_THE PROBLEM_
Using the entries below, copy exactly each line from the line with "pastry roller (scarlet) <198, 623, 260, 656>" up to and including the line with "pot (bright orange) <642, 156, 729, 224>", with every picture left out.

_PROVIDED DATA_
++++++++++
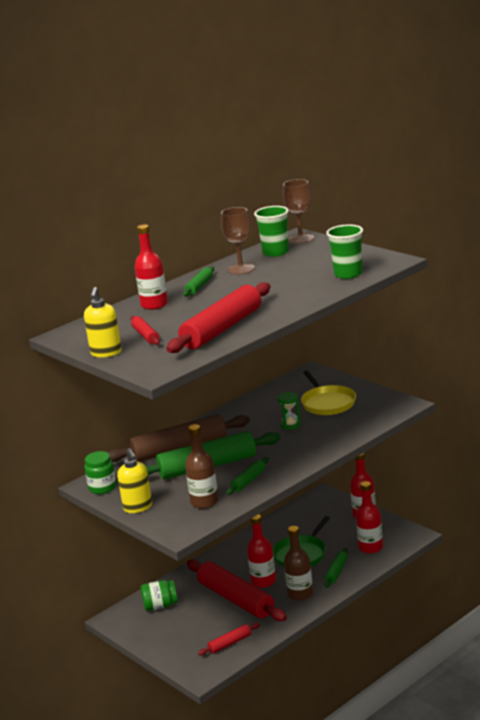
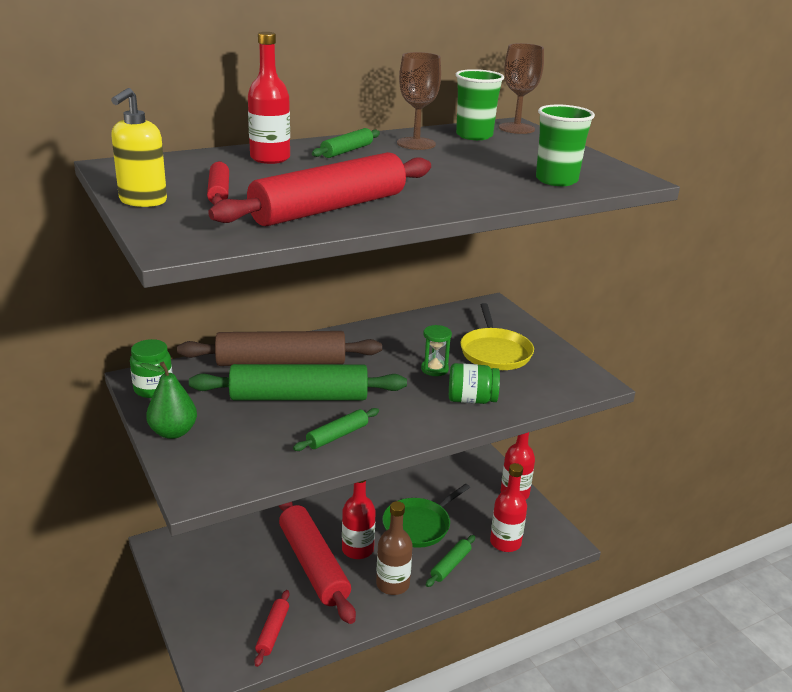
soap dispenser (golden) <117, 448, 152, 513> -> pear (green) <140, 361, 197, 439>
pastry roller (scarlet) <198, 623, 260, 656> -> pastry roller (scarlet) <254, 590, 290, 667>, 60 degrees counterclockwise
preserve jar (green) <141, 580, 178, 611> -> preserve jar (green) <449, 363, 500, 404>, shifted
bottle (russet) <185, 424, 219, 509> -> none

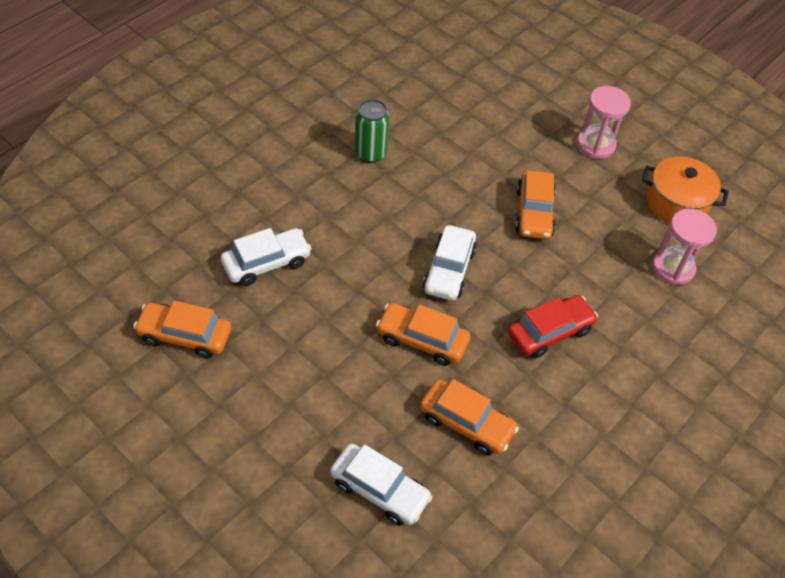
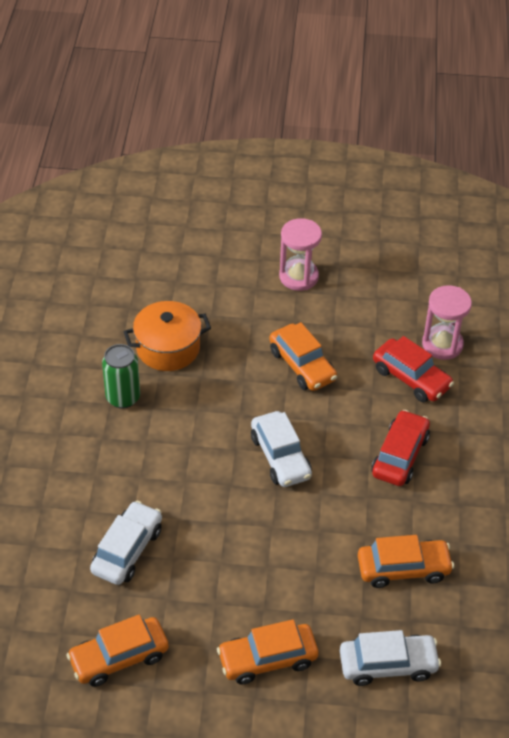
pot (bright orange) <642, 156, 729, 224> -> pot (bright orange) <123, 301, 211, 371>, shifted
automobile (bright orange) <376, 303, 470, 366> -> automobile (bright orange) <217, 620, 318, 685>, shifted
none -> automobile (scarlet) <373, 336, 454, 402>

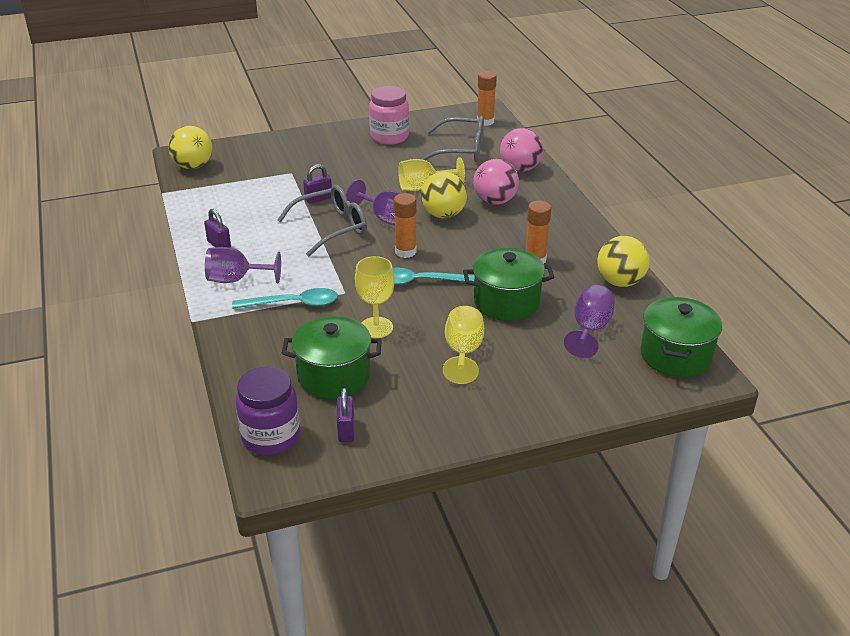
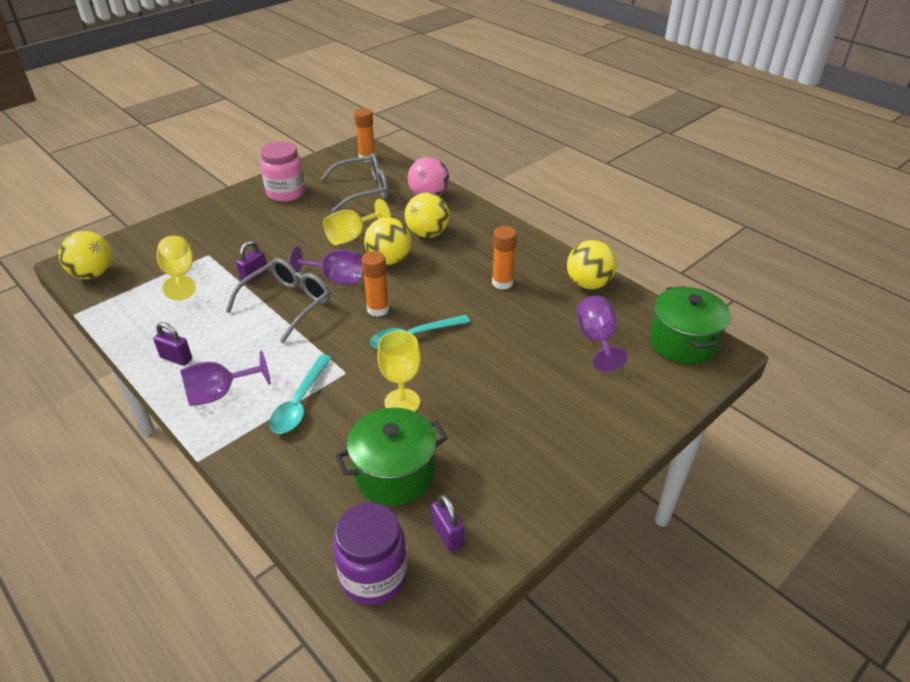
goblet (golden) <443, 306, 484, 384> -> goblet (golden) <157, 236, 196, 300>, shifted
teaspoon (teal) <232, 288, 338, 309> -> teaspoon (teal) <269, 354, 332, 434>, 135 degrees clockwise
sphere (pink) <473, 159, 519, 205> -> sphere (golden) <405, 193, 449, 238>
pot (green) <463, 248, 555, 321> -> none

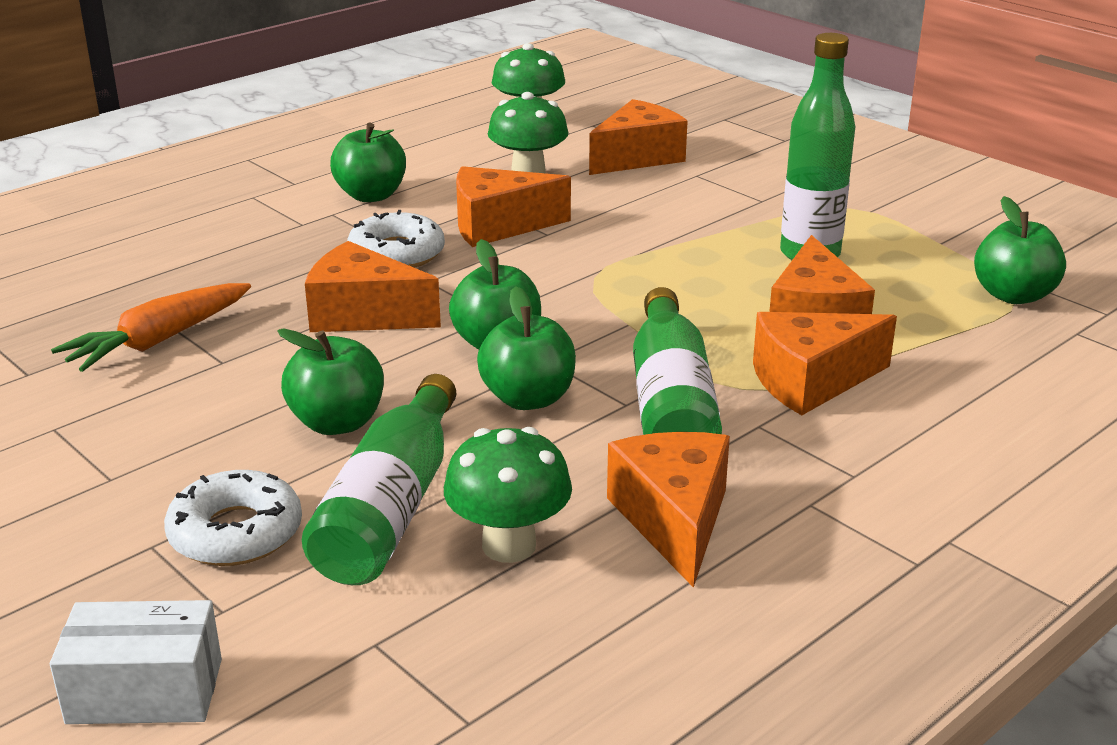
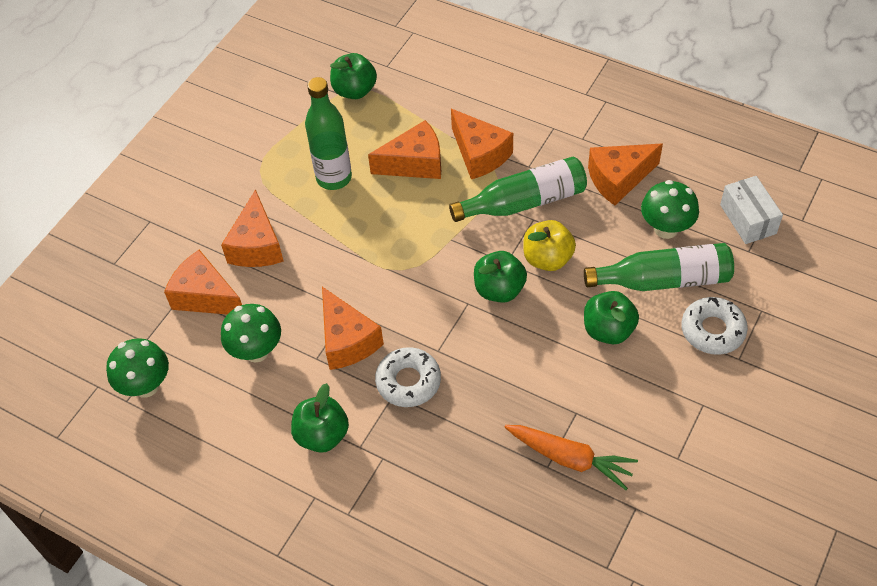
piece of cheese (bright orange) <305, 241, 441, 332> -> piece of cheese (bright orange) <221, 189, 284, 267>, shifted
toy apple (green) <477, 286, 576, 410> -> toy apple (golden) <523, 220, 576, 271>
package (white) <50, 600, 222, 724> -> package (white) <720, 176, 783, 244>, shifted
++++++++++
_ANSWER SPACE_
pastry roller (scarlet) <198, 623, 260, 656> -> pastry roller (scarlet) <254, 590, 290, 667>, 60 degrees counterclockwise
preserve jar (green) <141, 580, 178, 611> -> preserve jar (green) <449, 363, 500, 404>, shifted
bottle (russet) <185, 424, 219, 509> -> none

pot (bright orange) <642, 156, 729, 224> -> pot (bright orange) <123, 301, 211, 371>, shifted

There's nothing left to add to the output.